* **PROBLEM TO WORK ON**
Once you reach the line with "orange circle: (345, 211)" in the material below, copy each line exactly up to and including the line with "green star: (78, 156) -> (63, 111), moved", and skip the pictures.

* **EXTRACTED INFORMATION**

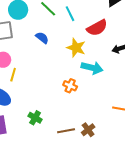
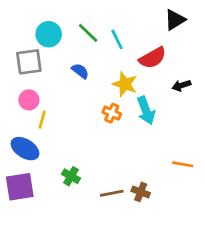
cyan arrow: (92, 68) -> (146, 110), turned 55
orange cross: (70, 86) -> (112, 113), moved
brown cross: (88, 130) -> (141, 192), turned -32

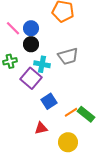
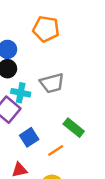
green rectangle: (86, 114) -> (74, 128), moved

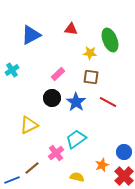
==
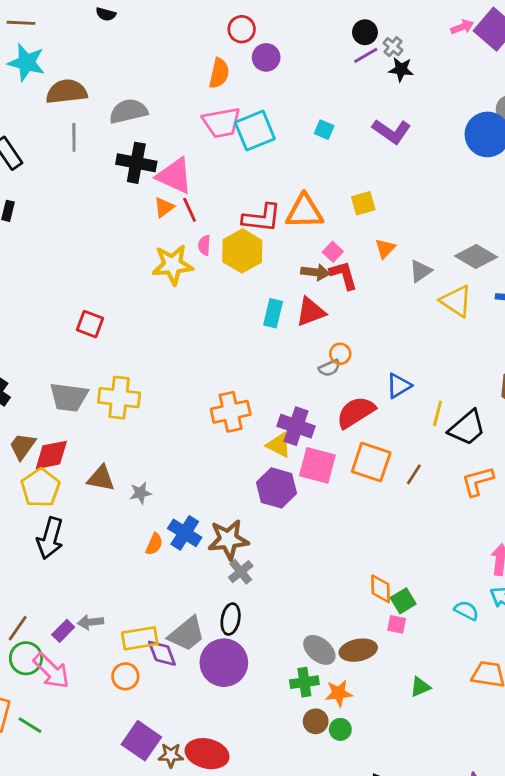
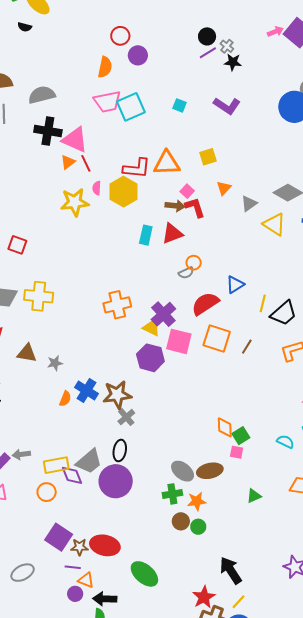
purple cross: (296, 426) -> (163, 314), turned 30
---
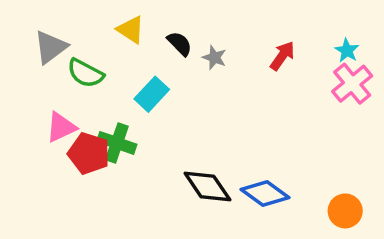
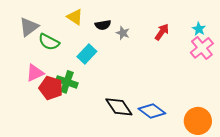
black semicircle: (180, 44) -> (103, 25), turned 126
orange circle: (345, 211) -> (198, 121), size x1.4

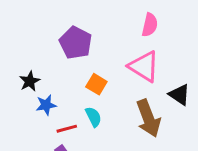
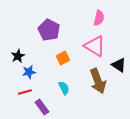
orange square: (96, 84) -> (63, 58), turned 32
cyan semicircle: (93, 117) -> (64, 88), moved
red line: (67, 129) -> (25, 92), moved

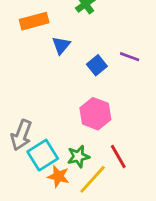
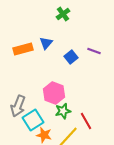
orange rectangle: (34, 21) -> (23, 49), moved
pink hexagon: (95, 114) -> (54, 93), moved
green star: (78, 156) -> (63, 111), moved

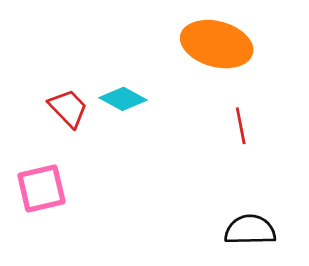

* **YOUR RESPONSE**
orange circle: (345, 211) -> (198, 121), size x1.4

orange square: (96, 84) -> (63, 58), turned 32
cyan semicircle: (93, 117) -> (64, 88), moved
red line: (67, 129) -> (25, 92), moved

orange rectangle: (34, 21) -> (23, 49), moved
pink hexagon: (95, 114) -> (54, 93), moved
green star: (78, 156) -> (63, 111), moved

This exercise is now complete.